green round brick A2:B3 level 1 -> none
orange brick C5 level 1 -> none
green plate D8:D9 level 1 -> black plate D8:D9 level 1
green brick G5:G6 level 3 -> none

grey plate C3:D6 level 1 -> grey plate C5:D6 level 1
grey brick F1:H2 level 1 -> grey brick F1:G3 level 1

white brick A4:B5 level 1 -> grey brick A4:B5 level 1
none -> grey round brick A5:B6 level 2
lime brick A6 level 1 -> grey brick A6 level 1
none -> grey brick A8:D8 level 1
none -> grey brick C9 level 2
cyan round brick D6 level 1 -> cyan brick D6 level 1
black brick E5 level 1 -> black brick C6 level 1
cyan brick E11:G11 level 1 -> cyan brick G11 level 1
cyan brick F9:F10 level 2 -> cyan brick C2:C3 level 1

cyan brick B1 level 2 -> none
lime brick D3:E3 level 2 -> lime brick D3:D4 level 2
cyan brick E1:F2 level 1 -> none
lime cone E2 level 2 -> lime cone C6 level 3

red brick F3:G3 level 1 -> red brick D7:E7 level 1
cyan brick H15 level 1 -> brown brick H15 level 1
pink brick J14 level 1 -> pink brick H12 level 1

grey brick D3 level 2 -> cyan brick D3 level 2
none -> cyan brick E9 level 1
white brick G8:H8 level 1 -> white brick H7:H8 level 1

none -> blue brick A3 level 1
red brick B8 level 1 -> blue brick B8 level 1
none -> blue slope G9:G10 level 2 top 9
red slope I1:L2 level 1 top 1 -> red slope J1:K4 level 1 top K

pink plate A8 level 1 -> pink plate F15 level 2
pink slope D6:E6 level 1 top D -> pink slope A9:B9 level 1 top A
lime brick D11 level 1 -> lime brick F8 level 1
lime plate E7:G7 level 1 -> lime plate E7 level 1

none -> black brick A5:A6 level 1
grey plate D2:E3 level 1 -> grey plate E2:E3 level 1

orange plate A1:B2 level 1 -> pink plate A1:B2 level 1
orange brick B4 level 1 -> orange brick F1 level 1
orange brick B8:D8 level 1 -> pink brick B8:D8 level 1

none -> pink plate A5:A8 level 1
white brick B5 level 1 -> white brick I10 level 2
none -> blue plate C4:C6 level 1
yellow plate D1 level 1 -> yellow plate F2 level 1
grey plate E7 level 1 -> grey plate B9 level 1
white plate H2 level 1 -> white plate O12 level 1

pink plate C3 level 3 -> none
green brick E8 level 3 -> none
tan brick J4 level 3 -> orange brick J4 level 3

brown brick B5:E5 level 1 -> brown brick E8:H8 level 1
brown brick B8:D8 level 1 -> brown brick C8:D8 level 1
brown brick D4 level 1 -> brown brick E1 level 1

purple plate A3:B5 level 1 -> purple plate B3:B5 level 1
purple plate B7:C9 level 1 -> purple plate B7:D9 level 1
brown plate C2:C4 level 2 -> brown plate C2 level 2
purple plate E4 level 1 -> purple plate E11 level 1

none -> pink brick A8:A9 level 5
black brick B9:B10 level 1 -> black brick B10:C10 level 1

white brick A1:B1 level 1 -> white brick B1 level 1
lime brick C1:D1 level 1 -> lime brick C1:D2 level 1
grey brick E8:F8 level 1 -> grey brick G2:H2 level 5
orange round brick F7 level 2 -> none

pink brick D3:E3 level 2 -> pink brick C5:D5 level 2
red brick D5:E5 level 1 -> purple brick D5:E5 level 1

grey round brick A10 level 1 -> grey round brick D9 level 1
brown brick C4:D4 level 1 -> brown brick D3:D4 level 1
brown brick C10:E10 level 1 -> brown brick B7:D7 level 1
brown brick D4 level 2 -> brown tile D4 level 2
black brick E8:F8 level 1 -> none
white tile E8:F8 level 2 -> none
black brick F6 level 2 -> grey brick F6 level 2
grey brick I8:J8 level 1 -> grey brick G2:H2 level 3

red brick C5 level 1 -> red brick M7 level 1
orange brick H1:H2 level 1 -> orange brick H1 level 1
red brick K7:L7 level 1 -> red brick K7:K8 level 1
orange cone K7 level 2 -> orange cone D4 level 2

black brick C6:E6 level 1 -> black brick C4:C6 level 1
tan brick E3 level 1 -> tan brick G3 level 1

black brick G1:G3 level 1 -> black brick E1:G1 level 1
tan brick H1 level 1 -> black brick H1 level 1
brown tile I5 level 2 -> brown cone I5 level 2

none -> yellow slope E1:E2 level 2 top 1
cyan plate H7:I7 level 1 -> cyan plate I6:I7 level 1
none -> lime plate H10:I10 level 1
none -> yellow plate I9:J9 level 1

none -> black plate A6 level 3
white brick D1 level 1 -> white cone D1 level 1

- - -

ASSIGNMENT —
Give each line of the records above again, unchanged.

RESPONSE —
green round brick A2:B3 level 1 -> none
orange brick C5 level 1 -> none
green plate D8:D9 level 1 -> black plate D8:D9 level 1
green brick G5:G6 level 3 -> none

grey plate C3:D6 level 1 -> grey plate C5:D6 level 1
grey brick F1:H2 level 1 -> grey brick F1:G3 level 1

white brick A4:B5 level 1 -> grey brick A4:B5 level 1
none -> grey round brick A5:B6 level 2
lime brick A6 level 1 -> grey brick A6 level 1
none -> grey brick A8:D8 level 1
none -> grey brick C9 level 2
cyan round brick D6 level 1 -> cyan brick D6 level 1
black brick E5 level 1 -> black brick C6 level 1
cyan brick E11:G11 level 1 -> cyan brick G11 level 1
cyan brick F9:F10 level 2 -> cyan brick C2:C3 level 1

cyan brick B1 level 2 -> none
lime brick D3:E3 level 2 -> lime brick D3:D4 level 2
cyan brick E1:F2 level 1 -> none
lime cone E2 level 2 -> lime cone C6 level 3

red brick F3:G3 level 1 -> red brick D7:E7 level 1
cyan brick H15 level 1 -> brown brick H15 level 1
pink brick J14 level 1 -> pink brick H12 level 1

grey brick D3 level 2 -> cyan brick D3 level 2
none -> cyan brick E9 level 1
white brick G8:H8 level 1 -> white brick H7:H8 level 1

none -> blue brick A3 level 1
red brick B8 level 1 -> blue brick B8 level 1
none -> blue slope G9:G10 level 2 top 9
red slope I1:L2 level 1 top 1 -> red slope J1:K4 level 1 top K

pink plate A8 level 1 -> pink plate F15 level 2
pink slope D6:E6 level 1 top D -> pink slope A9:B9 level 1 top A
lime brick D11 level 1 -> lime brick F8 level 1
lime plate E7:G7 level 1 -> lime plate E7 level 1

none -> black brick A5:A6 level 1
grey plate D2:E3 level 1 -> grey plate E2:E3 level 1

orange plate A1:B2 level 1 -> pink plate A1:B2 level 1
orange brick B4 level 1 -> orange brick F1 level 1
orange brick B8:D8 level 1 -> pink brick B8:D8 level 1

none -> pink plate A5:A8 level 1
white brick B5 level 1 -> white brick I10 level 2
none -> blue plate C4:C6 level 1
yellow plate D1 level 1 -> yellow plate F2 level 1
grey plate E7 level 1 -> grey plate B9 level 1
white plate H2 level 1 -> white plate O12 level 1

pink plate C3 level 3 -> none
green brick E8 level 3 -> none
tan brick J4 level 3 -> orange brick J4 level 3

brown brick B5:E5 level 1 -> brown brick E8:H8 level 1
brown brick B8:D8 level 1 -> brown brick C8:D8 level 1
brown brick D4 level 1 -> brown brick E1 level 1

purple plate A3:B5 level 1 -> purple plate B3:B5 level 1
purple plate B7:C9 level 1 -> purple plate B7:D9 level 1
brown plate C2:C4 level 2 -> brown plate C2 level 2
purple plate E4 level 1 -> purple plate E11 level 1

none -> pink brick A8:A9 level 5
black brick B9:B10 level 1 -> black brick B10:C10 level 1

white brick A1:B1 level 1 -> white brick B1 level 1
lime brick C1:D1 level 1 -> lime brick C1:D2 level 1
grey brick E8:F8 level 1 -> grey brick G2:H2 level 5
orange round brick F7 level 2 -> none

pink brick D3:E3 level 2 -> pink brick C5:D5 level 2
red brick D5:E5 level 1 -> purple brick D5:E5 level 1

grey round brick A10 level 1 -> grey round brick D9 level 1
brown brick C4:D4 level 1 -> brown brick D3:D4 level 1
brown brick C10:E10 level 1 -> brown brick B7:D7 level 1
brown brick D4 level 2 -> brown tile D4 level 2
black brick E8:F8 level 1 -> none
white tile E8:F8 level 2 -> none
black brick F6 level 2 -> grey brick F6 level 2
grey brick I8:J8 level 1 -> grey brick G2:H2 level 3

red brick C5 level 1 -> red brick M7 level 1
orange brick H1:H2 level 1 -> orange brick H1 level 1
red brick K7:L7 level 1 -> red brick K7:K8 level 1
orange cone K7 level 2 -> orange cone D4 level 2

black brick C6:E6 level 1 -> black brick C4:C6 level 1
tan brick E3 level 1 -> tan brick G3 level 1

black brick G1:G3 level 1 -> black brick E1:G1 level 1
tan brick H1 level 1 -> black brick H1 level 1
brown tile I5 level 2 -> brown cone I5 level 2

none -> yellow slope E1:E2 level 2 top 1
cyan plate H7:I7 level 1 -> cyan plate I6:I7 level 1
none -> lime plate H10:I10 level 1
none -> yellow plate I9:J9 level 1

none -> black plate A6 level 3
white brick D1 level 1 -> white cone D1 level 1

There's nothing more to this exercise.